───── INFORMATION SUPPLIED
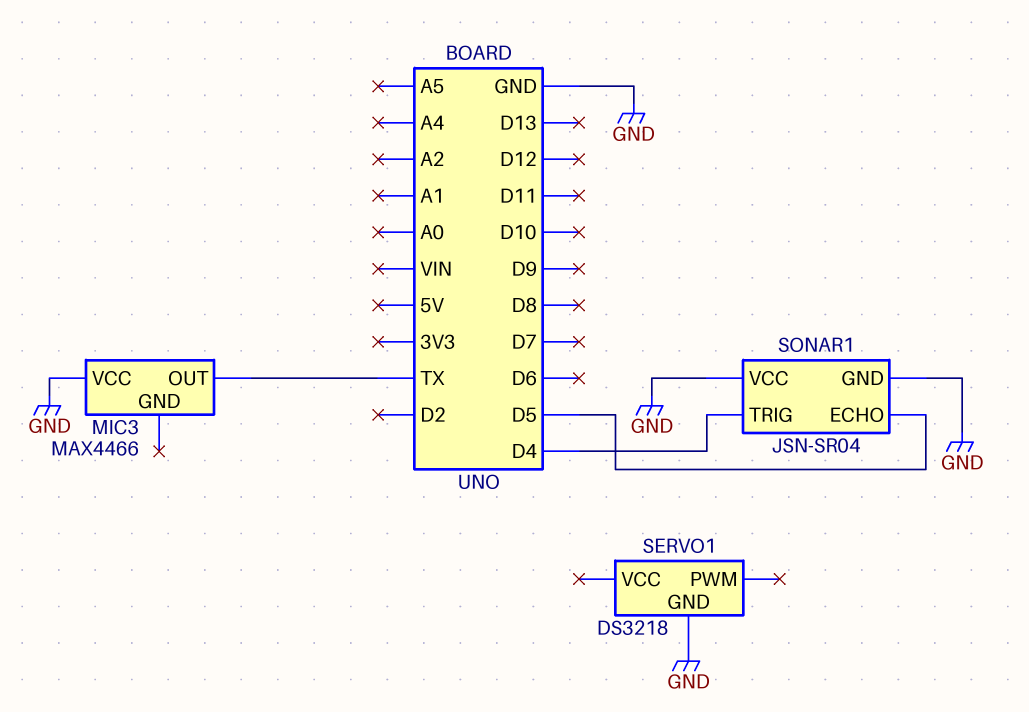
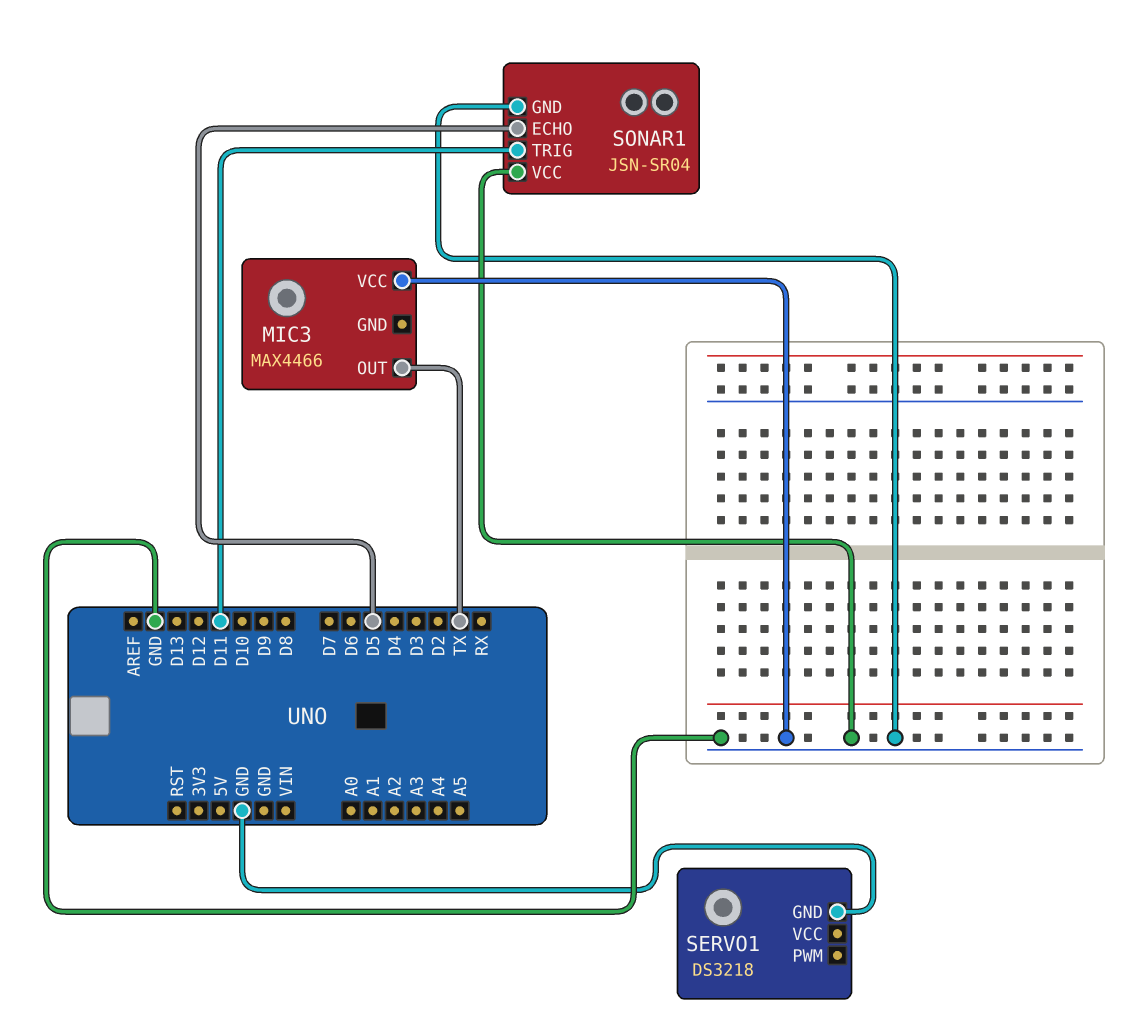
SONAR1 pin TRIG: D4 -> D11

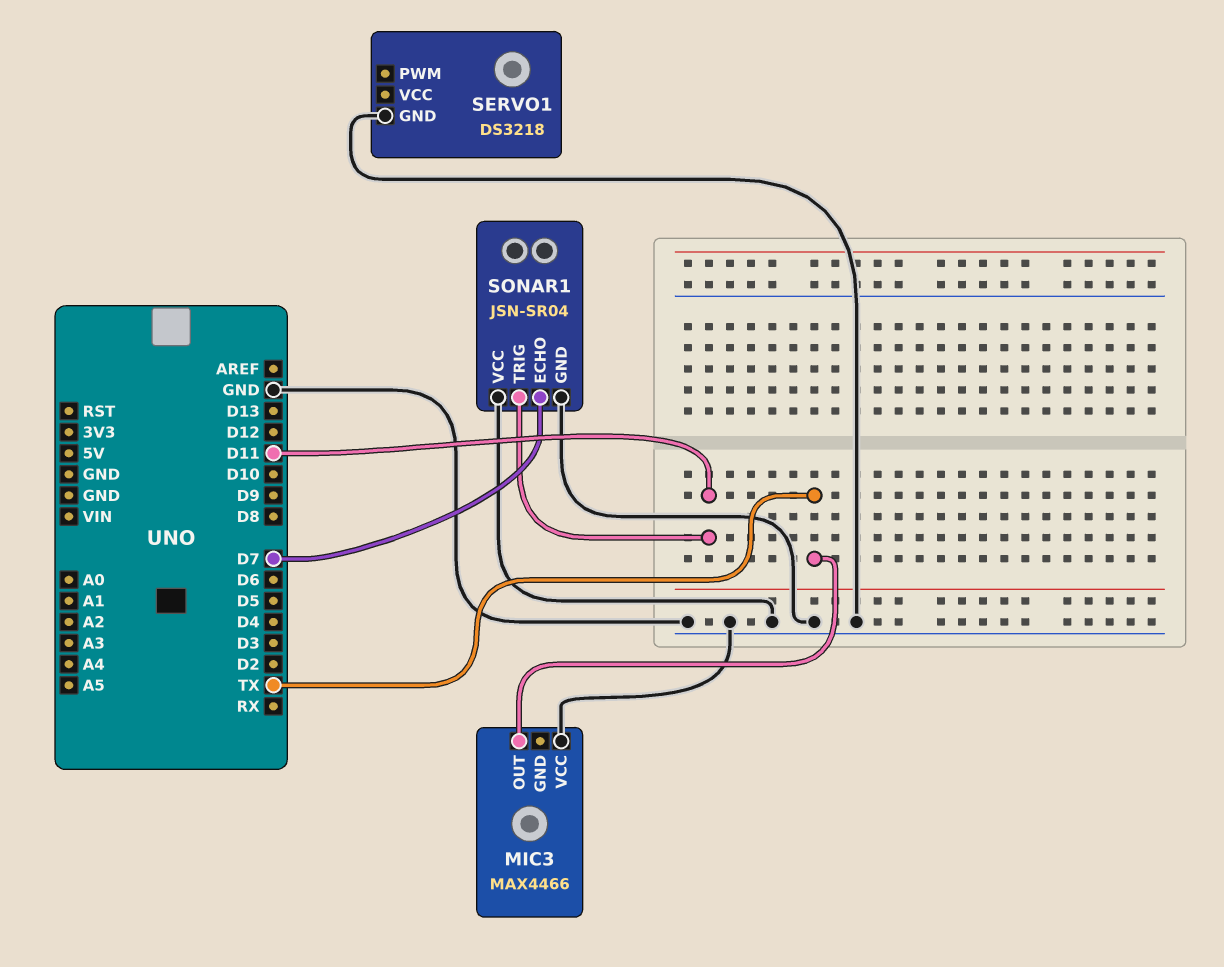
SONAR1 pin ECHO: D5 -> D7

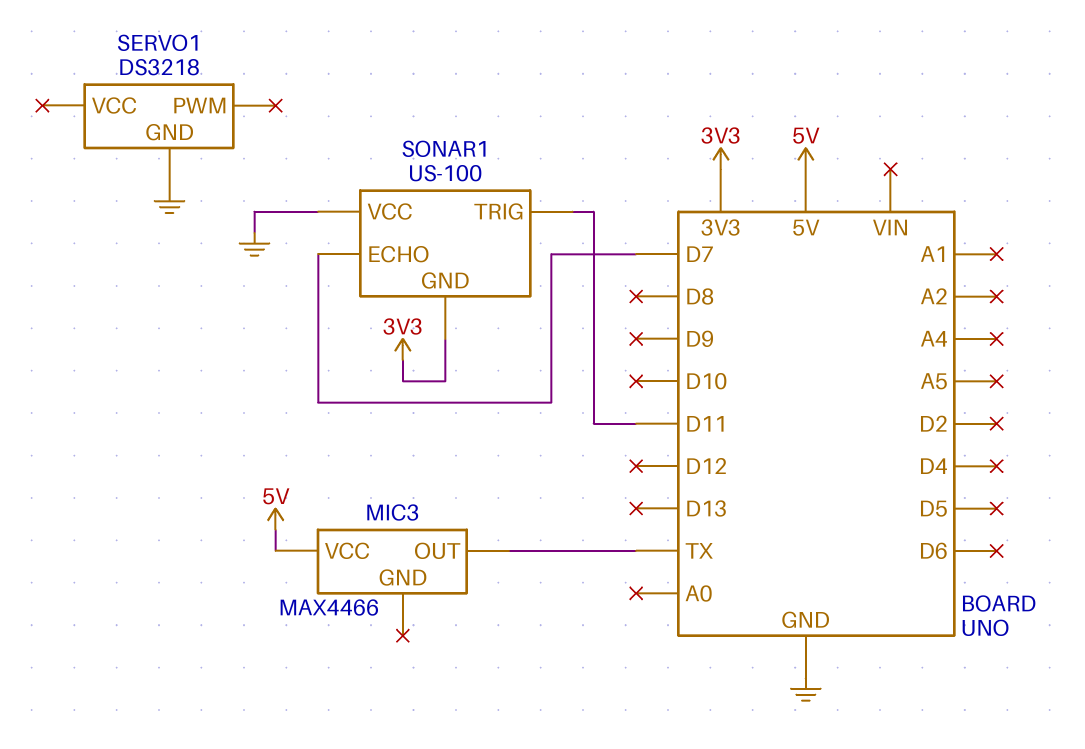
MIC3 pin VCC: GND -> 5V
SONAR1: JSN-SR04 -> US-100
SONAR1 pin GND: GND -> 3V3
──────────
## WORK INSTRUCTIONS
Text only, no pictures: copy every entry exactly.

## EXERCISE OUTPUT
SONAR1 pin TRIG: D4 -> D11

SONAR1 pin ECHO: D5 -> D7

MIC3 pin VCC: GND -> 5V
SONAR1: JSN-SR04 -> US-100
SONAR1 pin GND: GND -> 3V3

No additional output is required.